Activity: Set down the listing below again, exactly as written.

Records shown:

--- --- ---

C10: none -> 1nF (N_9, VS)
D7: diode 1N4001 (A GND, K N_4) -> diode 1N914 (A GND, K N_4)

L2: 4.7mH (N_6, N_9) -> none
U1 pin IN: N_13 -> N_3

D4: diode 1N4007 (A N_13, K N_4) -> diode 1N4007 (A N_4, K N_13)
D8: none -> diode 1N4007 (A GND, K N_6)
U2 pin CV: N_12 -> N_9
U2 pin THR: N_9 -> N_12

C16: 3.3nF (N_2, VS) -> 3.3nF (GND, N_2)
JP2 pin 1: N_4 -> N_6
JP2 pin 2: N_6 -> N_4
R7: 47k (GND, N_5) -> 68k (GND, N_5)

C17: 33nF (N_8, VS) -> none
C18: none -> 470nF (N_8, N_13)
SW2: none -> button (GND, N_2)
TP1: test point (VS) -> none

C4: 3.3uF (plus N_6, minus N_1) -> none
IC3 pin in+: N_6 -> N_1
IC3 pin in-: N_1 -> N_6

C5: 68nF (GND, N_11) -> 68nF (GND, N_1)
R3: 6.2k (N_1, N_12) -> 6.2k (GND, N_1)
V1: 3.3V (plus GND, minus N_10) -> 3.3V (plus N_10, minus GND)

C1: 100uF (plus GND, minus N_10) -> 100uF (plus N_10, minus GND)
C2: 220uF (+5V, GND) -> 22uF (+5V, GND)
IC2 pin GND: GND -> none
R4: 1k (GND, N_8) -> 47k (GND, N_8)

--- --- ---

Exercise response:
C10: none -> 1nF (N_9, VS)
D7: diode 1N4001 (A GND, K N_4) -> diode 1N914 (A GND, K N_4)

L2: 4.7mH (N_6, N_9) -> none
U1 pin IN: N_13 -> N_3

D4: diode 1N4007 (A N_13, K N_4) -> diode 1N4007 (A N_4, K N_13)
D8: none -> diode 1N4007 (A GND, K N_6)
U2 pin CV: N_12 -> N_9
U2 pin THR: N_9 -> N_12

C16: 3.3nF (N_2, VS) -> 3.3nF (GND, N_2)
JP2 pin 1: N_4 -> N_6
JP2 pin 2: N_6 -> N_4
R7: 47k (GND, N_5) -> 68k (GND, N_5)

C17: 33nF (N_8, VS) -> none
C18: none -> 470nF (N_8, N_13)
SW2: none -> button (GND, N_2)
TP1: test point (VS) -> none

C4: 3.3uF (plus N_6, minus N_1) -> none
IC3 pin in+: N_6 -> N_1
IC3 pin in-: N_1 -> N_6

C5: 68nF (GND, N_11) -> 68nF (GND, N_1)
R3: 6.2k (N_1, N_12) -> 6.2k (GND, N_1)
V1: 3.3V (plus GND, minus N_10) -> 3.3V (plus N_10, minus GND)

C1: 100uF (plus GND, minus N_10) -> 100uF (plus N_10, minus GND)
C2: 220uF (+5V, GND) -> 22uF (+5V, GND)
IC2 pin GND: GND -> none
R4: 1k (GND, N_8) -> 47k (GND, N_8)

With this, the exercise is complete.